● WHAT IS BEING ASKED: Return every record below exactly as written, but leave out the pictures.

====== EXERCISE INPUTS ======

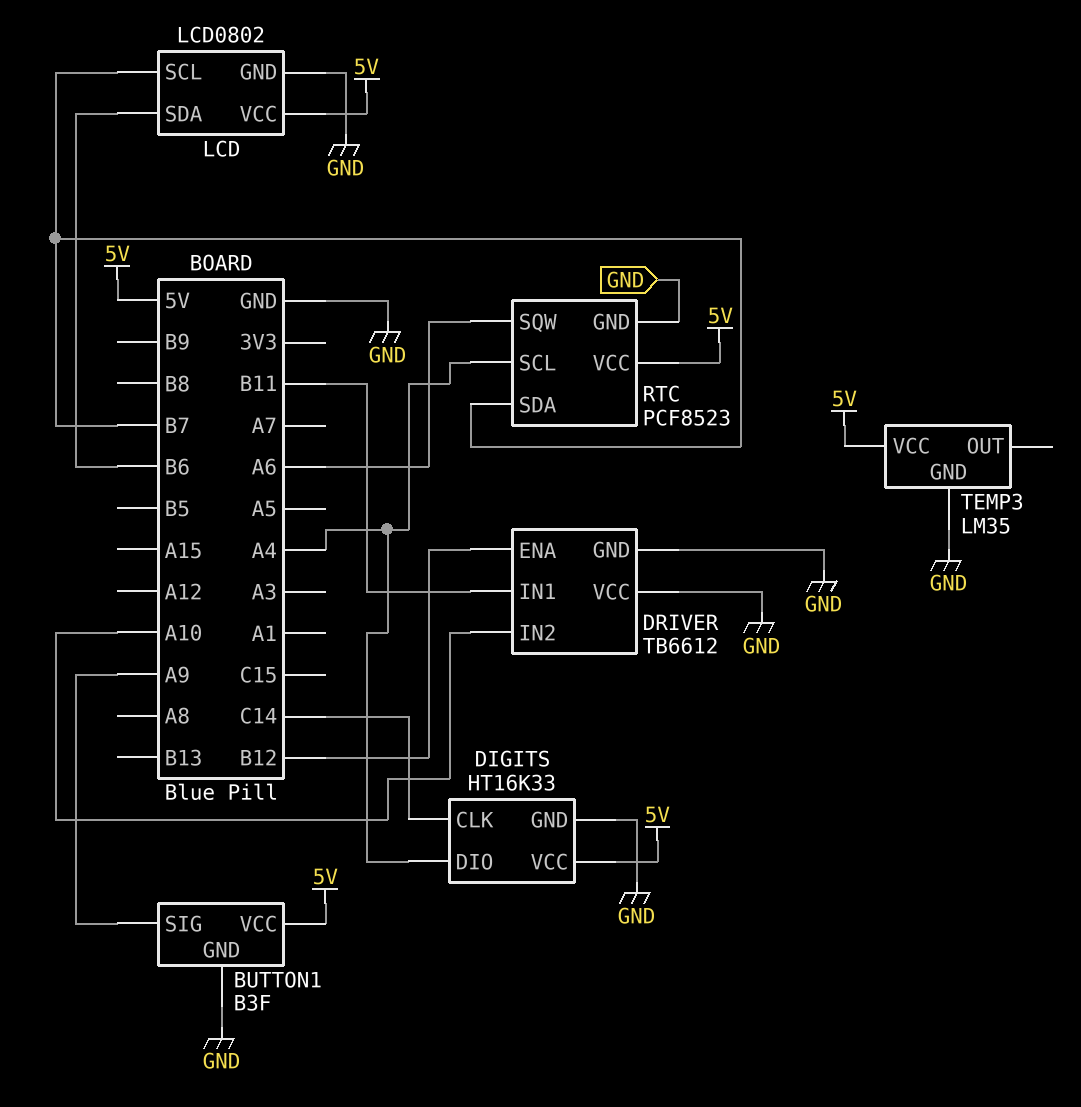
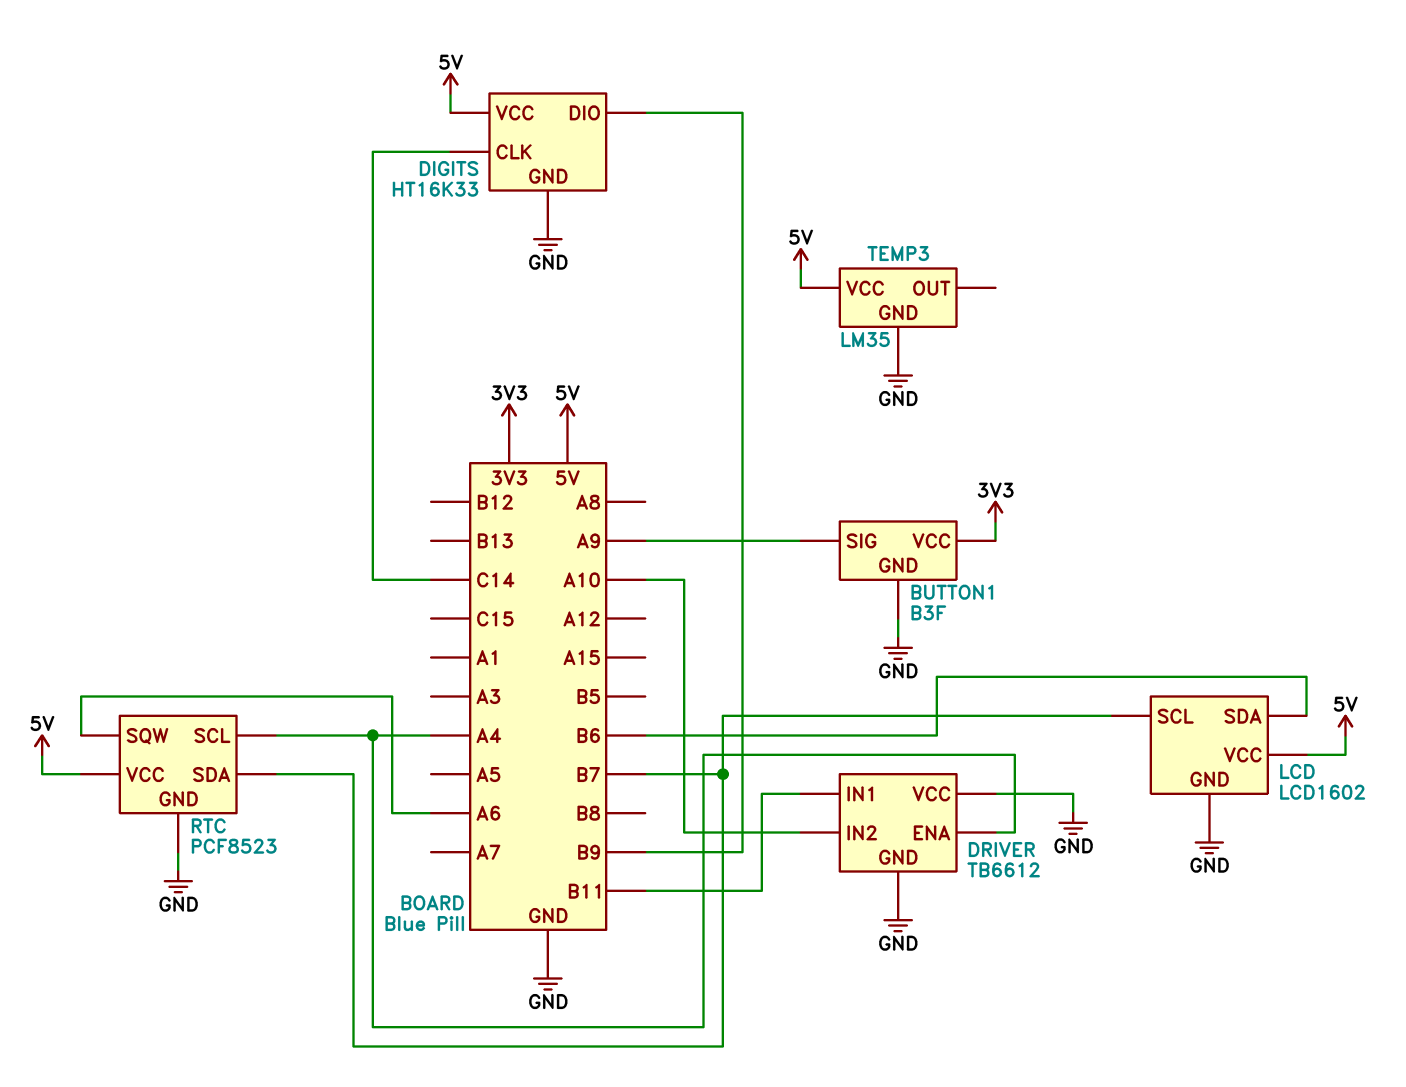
BUTTON1 pin VCC: 5V -> 3V3
DIGITS pin DIO: A4 -> B9
DRIVER pin ENA: B12 -> A4
LCD: LCD0802 -> LCD1602

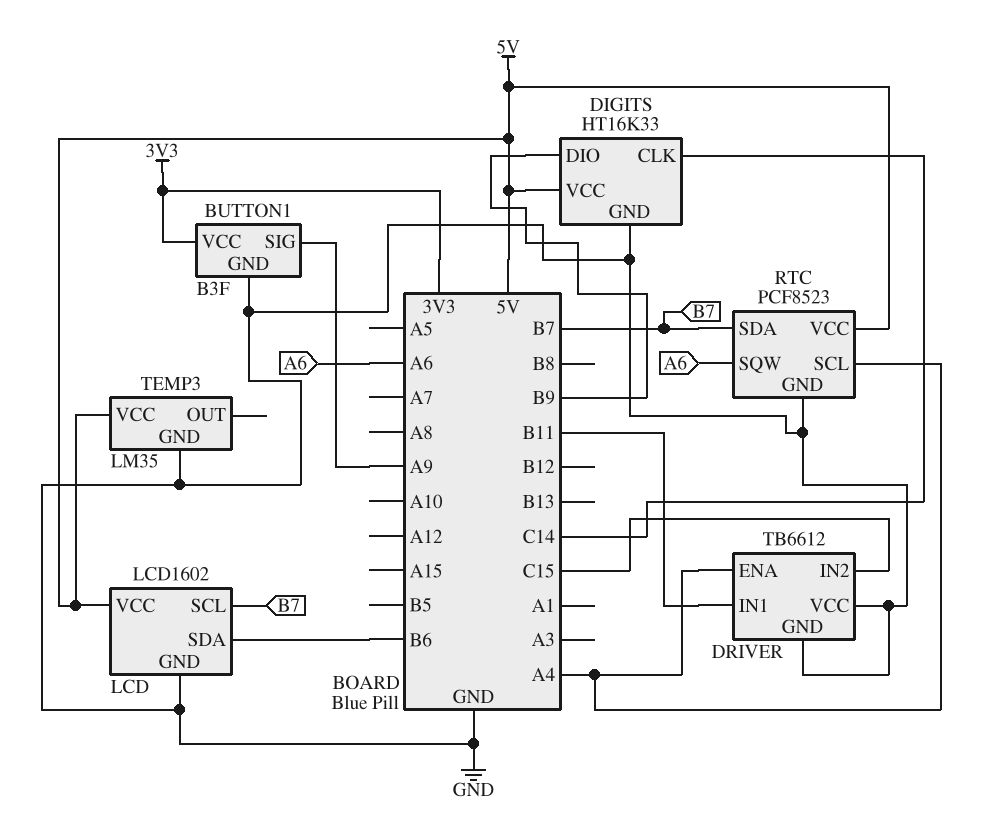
DRIVER pin IN2: A10 -> C15

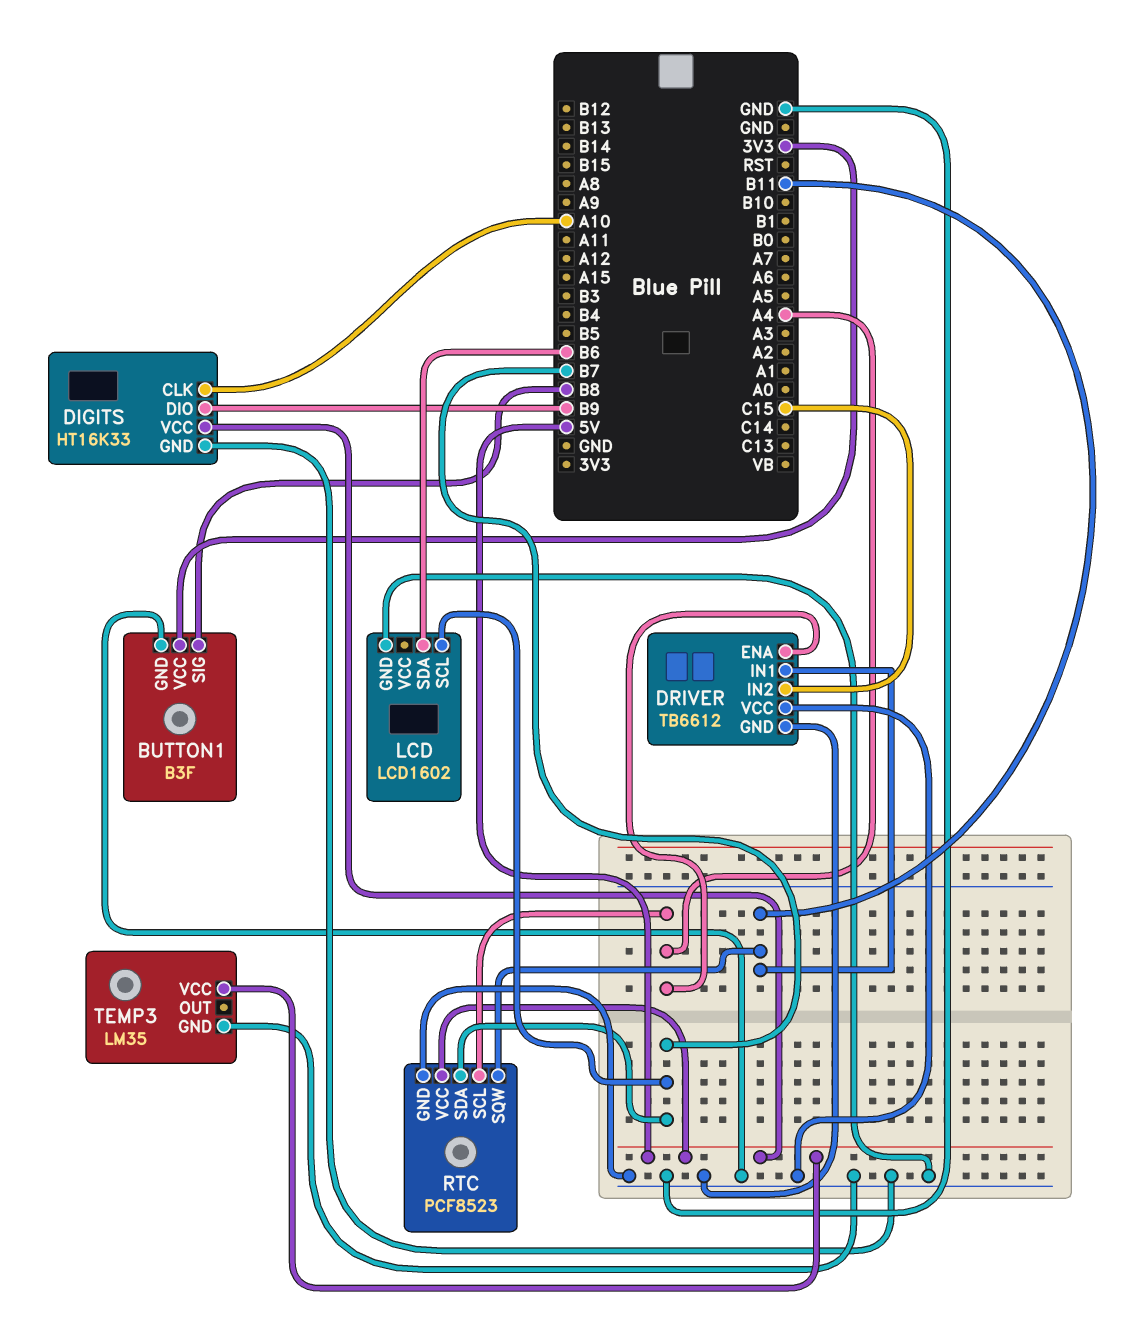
BUTTON1 pin SIG: A9 -> B8
DIGITS pin CLK: C14 -> A10
LCD pin VCC: 5V -> none
RTC pin SQW: A6 -> B11

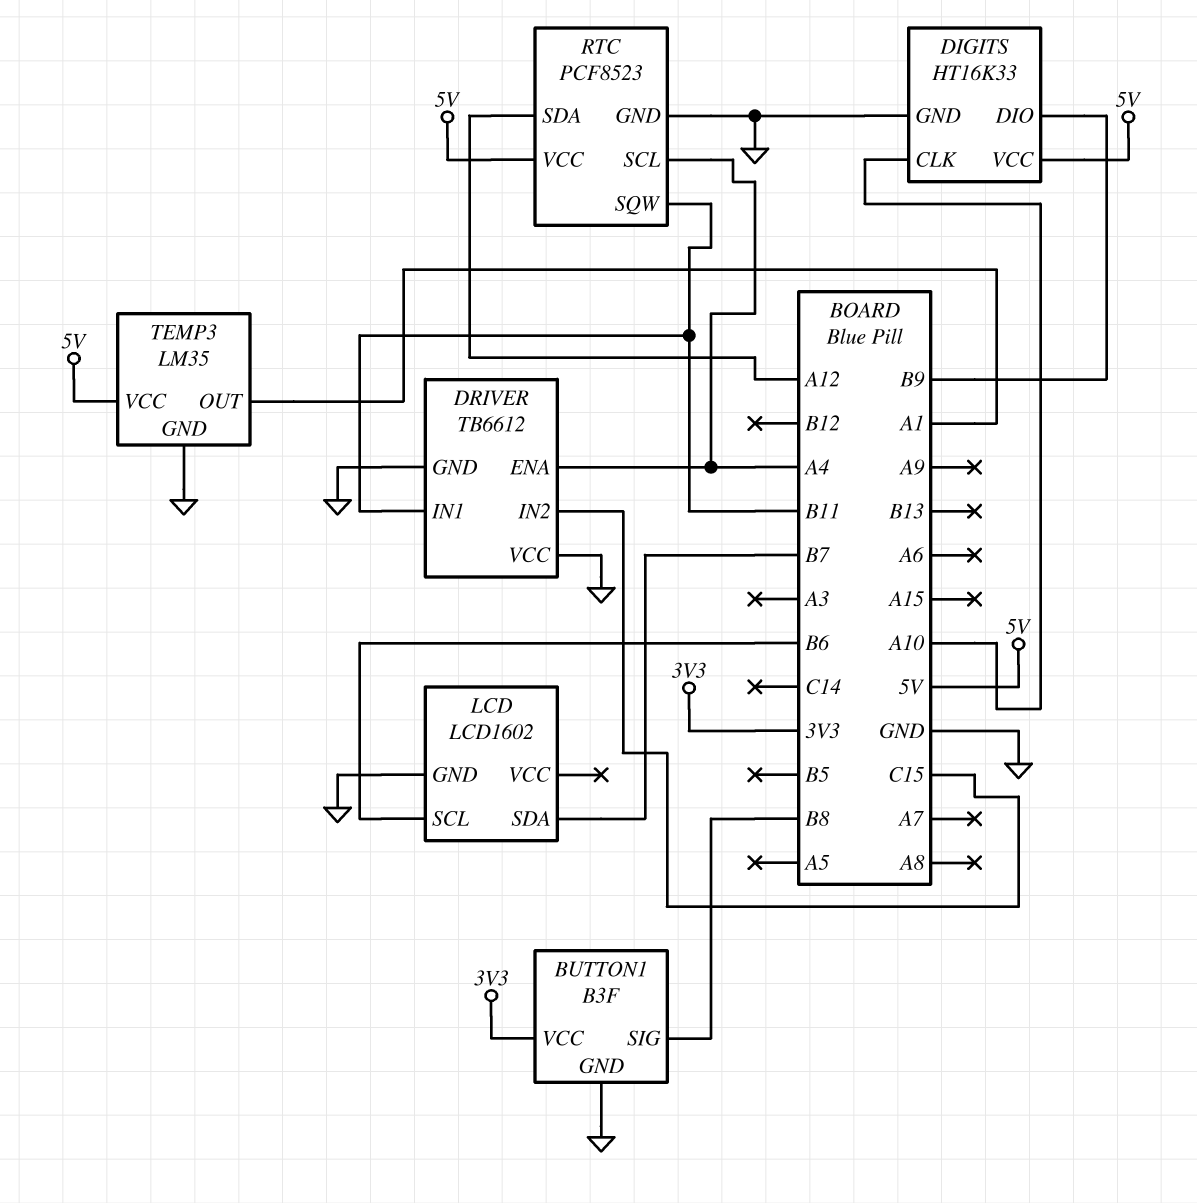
LCD pin SCL: B7 -> B6
LCD pin SDA: B6 -> B7
RTC pin SDA: B7 -> A12
TEMP3 pin OUT: none -> A1

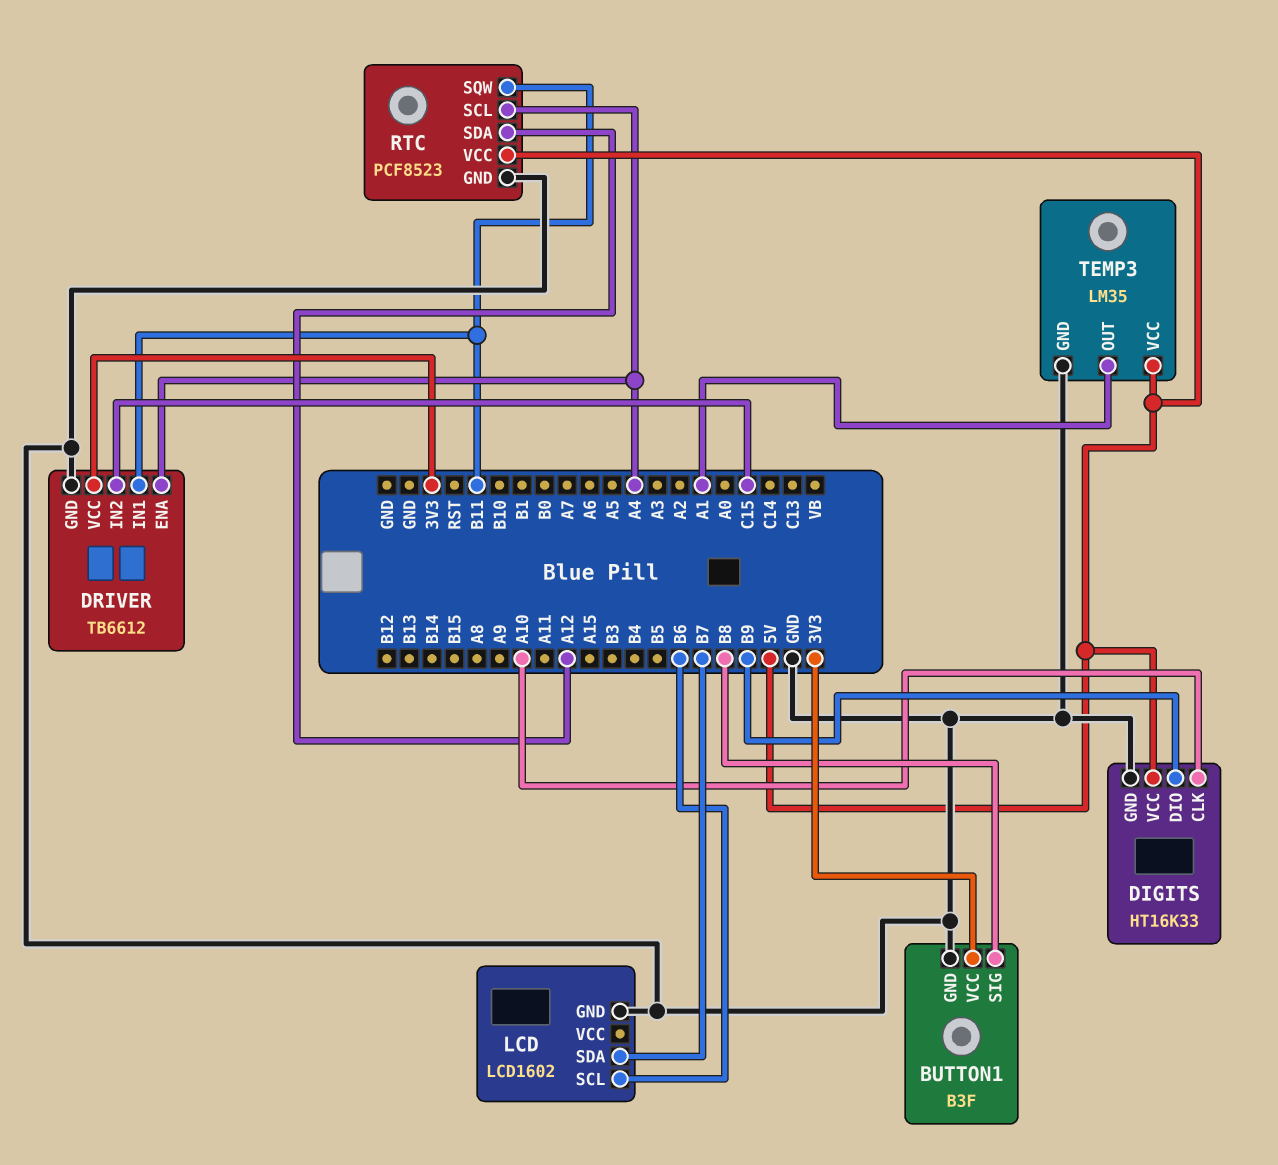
DRIVER pin VCC: GND -> 3V3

======

● WRITTEN SOLUTION:
BUTTON1 pin VCC: 5V -> 3V3
DIGITS pin DIO: A4 -> B9
DRIVER pin ENA: B12 -> A4
LCD: LCD0802 -> LCD1602

DRIVER pin IN2: A10 -> C15

BUTTON1 pin SIG: A9 -> B8
DIGITS pin CLK: C14 -> A10
LCD pin VCC: 5V -> none
RTC pin SQW: A6 -> B11

LCD pin SCL: B7 -> B6
LCD pin SDA: B6 -> B7
RTC pin SDA: B7 -> A12
TEMP3 pin OUT: none -> A1

DRIVER pin VCC: GND -> 3V3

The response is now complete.